━━━━━ MATERIAL FOR THE TASK ━━━━━

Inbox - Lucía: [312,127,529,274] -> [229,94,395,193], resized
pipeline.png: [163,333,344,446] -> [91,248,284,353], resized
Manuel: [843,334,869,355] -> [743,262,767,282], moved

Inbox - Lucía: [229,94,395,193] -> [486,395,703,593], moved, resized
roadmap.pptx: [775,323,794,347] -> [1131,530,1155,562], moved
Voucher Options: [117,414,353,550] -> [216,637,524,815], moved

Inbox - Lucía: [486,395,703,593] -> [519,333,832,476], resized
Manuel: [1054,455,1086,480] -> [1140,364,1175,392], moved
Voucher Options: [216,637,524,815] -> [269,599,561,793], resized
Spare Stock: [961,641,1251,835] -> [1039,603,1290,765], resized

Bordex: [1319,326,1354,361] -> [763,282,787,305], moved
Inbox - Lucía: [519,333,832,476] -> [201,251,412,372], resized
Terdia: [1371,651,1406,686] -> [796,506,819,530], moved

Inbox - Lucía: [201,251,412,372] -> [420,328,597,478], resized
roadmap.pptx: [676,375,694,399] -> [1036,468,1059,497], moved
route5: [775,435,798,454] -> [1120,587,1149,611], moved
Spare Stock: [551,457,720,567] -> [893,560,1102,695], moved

━━━━━

Reproduce every record that appears above, keeping the wording exact.

Inbox - Lucía: [312,127,529,274] -> [229,94,395,193], resized
pipeline.png: [163,333,344,446] -> [91,248,284,353], resized
Manuel: [843,334,869,355] -> [743,262,767,282], moved

Inbox - Lucía: [229,94,395,193] -> [486,395,703,593], moved, resized
roadmap.pptx: [775,323,794,347] -> [1131,530,1155,562], moved
Voucher Options: [117,414,353,550] -> [216,637,524,815], moved

Inbox - Lucía: [486,395,703,593] -> [519,333,832,476], resized
Manuel: [1054,455,1086,480] -> [1140,364,1175,392], moved
Voucher Options: [216,637,524,815] -> [269,599,561,793], resized
Spare Stock: [961,641,1251,835] -> [1039,603,1290,765], resized

Bordex: [1319,326,1354,361] -> [763,282,787,305], moved
Inbox - Lucía: [519,333,832,476] -> [201,251,412,372], resized
Terdia: [1371,651,1406,686] -> [796,506,819,530], moved

Inbox - Lucía: [201,251,412,372] -> [420,328,597,478], resized
roadmap.pptx: [676,375,694,399] -> [1036,468,1059,497], moved
route5: [775,435,798,454] -> [1120,587,1149,611], moved
Spare Stock: [551,457,720,567] -> [893,560,1102,695], moved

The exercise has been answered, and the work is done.